THE RECORDS:
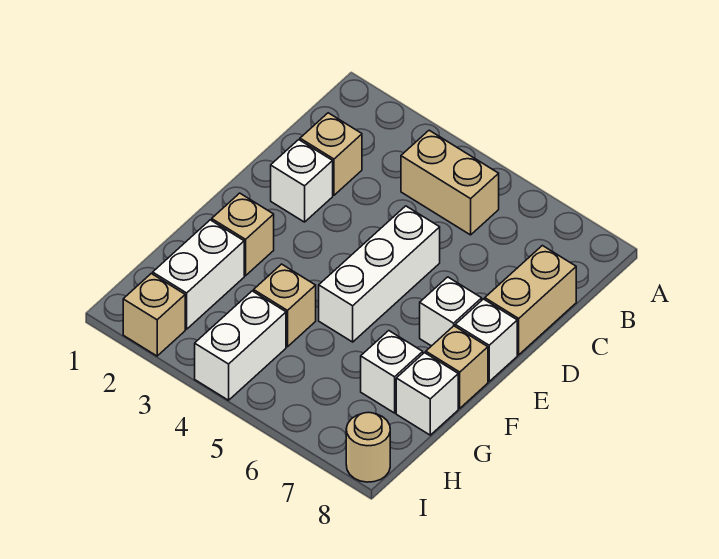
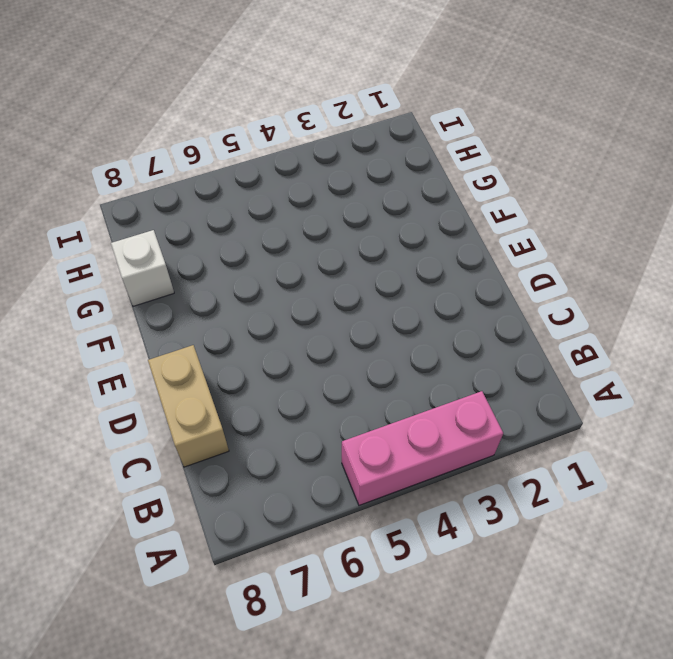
pink brick A3:A5 level 1 -> none
none -> tan brick B4:B5 level 1
none -> tan brick C2 level 1
none -> white brick D2 level 1

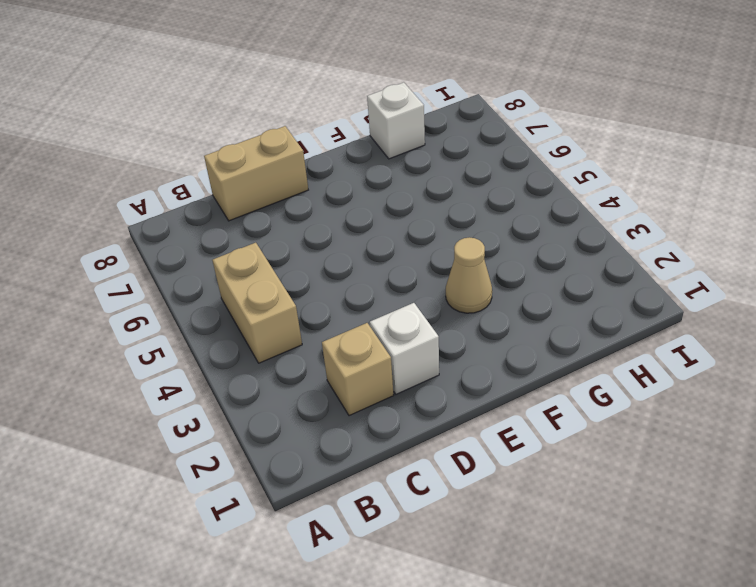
tan cone F3 level 1 -> none
none -> white brick D5:F5 level 1
none -> white brick E7 level 1
none -> white brick E8 level 1

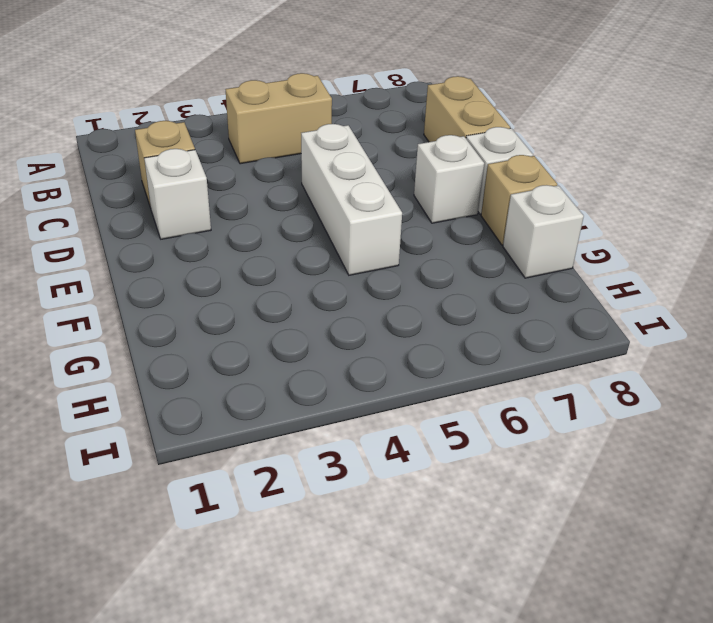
none -> tan brick F2 level 1
none -> white brick G2:H2 level 1
none -> tan brick G4 level 1

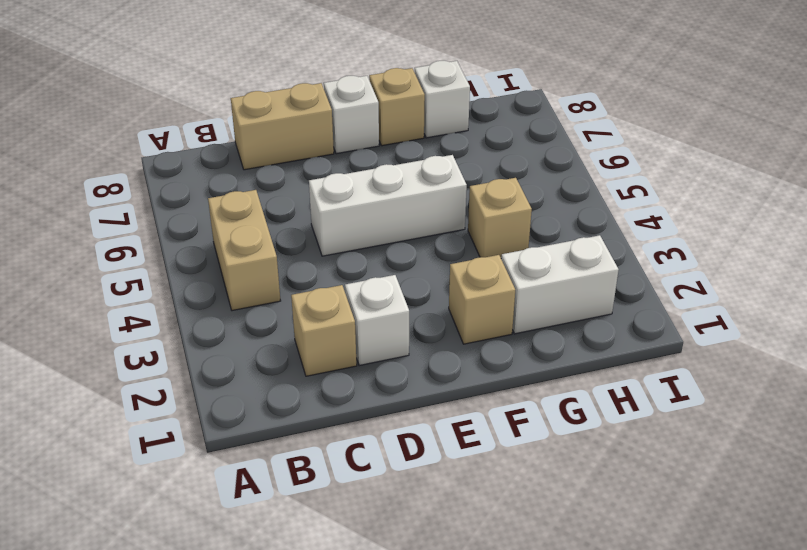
none -> white brick E7 level 1
none -> white brick G7 level 1
none -> white brick H4:I4 level 1

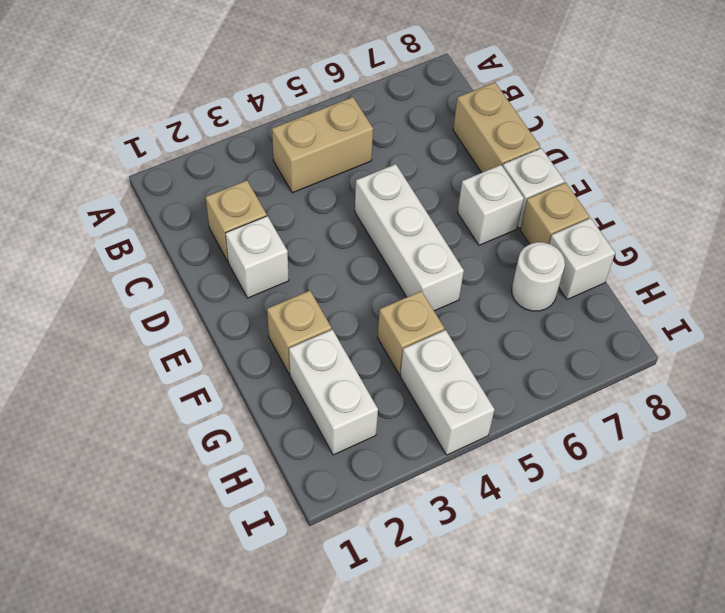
white round brick G7 level 1 -> white brick G7 level 1
none -> tan brick I2 level 1
none -> tan round brick I8 level 1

AIM OF THE TASK: The listing above must be given again exactly, minus its pictures.

RESPONSE TO THE TASK:
pink brick A3:A5 level 1 -> none
none -> tan brick B4:B5 level 1
none -> tan brick C2 level 1
none -> white brick D2 level 1

tan cone F3 level 1 -> none
none -> white brick D5:F5 level 1
none -> white brick E7 level 1
none -> white brick E8 level 1

none -> tan brick F2 level 1
none -> white brick G2:H2 level 1
none -> tan brick G4 level 1

none -> white brick E7 level 1
none -> white brick G7 level 1
none -> white brick H4:I4 level 1

white round brick G7 level 1 -> white brick G7 level 1
none -> tan brick I2 level 1
none -> tan round brick I8 level 1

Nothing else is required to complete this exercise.